#### Supplied material
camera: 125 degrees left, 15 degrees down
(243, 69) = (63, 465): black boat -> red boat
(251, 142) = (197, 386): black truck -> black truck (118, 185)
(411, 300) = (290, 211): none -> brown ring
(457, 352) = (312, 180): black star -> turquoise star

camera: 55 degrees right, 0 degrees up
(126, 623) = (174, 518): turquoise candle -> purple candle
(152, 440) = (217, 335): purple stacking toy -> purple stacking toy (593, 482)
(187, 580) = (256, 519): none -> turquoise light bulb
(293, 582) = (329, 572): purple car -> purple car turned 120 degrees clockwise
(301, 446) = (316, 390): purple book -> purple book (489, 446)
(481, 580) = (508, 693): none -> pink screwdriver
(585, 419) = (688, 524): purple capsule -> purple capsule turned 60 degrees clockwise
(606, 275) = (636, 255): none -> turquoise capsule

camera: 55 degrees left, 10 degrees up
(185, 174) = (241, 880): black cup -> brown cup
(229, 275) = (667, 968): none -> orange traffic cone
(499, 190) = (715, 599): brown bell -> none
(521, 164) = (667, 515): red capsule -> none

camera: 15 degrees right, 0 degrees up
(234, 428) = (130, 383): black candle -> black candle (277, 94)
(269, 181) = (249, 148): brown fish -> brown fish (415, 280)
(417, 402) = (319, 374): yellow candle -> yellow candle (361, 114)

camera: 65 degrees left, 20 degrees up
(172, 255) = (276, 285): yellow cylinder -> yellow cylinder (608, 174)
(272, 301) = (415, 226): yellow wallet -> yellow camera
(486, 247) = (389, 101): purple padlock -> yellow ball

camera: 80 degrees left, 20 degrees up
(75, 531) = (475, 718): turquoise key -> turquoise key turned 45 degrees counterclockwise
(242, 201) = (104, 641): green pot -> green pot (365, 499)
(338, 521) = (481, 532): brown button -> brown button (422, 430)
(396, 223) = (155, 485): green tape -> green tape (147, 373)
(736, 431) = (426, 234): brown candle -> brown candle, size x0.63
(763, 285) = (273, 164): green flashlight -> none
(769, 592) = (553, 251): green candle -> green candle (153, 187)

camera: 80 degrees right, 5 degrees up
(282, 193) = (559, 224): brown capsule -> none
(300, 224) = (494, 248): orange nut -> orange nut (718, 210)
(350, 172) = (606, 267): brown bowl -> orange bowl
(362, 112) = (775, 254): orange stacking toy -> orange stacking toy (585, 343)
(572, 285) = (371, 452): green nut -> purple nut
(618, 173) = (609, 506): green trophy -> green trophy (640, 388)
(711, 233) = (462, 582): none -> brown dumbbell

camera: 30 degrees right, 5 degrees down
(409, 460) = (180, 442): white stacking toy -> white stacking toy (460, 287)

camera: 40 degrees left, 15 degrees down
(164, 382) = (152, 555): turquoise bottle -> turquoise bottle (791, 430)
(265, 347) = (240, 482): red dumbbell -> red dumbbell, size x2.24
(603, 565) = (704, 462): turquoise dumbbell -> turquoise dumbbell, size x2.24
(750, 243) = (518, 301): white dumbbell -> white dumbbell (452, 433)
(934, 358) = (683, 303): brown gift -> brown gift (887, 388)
########
** Work task **
Find where the line with "(243, 69) = (63, 465): black boat -> red boat" sits in the material above, then copy exactly from it through the line with "(481, 580) = (508, 693): none". Add no other line.

** Task response **
(243, 69) = (63, 465): black boat -> red boat
(251, 142) = (197, 386): black truck -> black truck (118, 185)
(411, 300) = (290, 211): none -> brown ring
(457, 352) = (312, 180): black star -> turquoise star

camera: 55 degrees right, 0 degrees up
(126, 623) = (174, 518): turquoise candle -> purple candle
(152, 440) = (217, 335): purple stacking toy -> purple stacking toy (593, 482)
(187, 580) = (256, 519): none -> turquoise light bulb
(293, 582) = (329, 572): purple car -> purple car turned 120 degrees clockwise
(301, 446) = (316, 390): purple book -> purple book (489, 446)
(481, 580) = (508, 693): none -> pink screwdriver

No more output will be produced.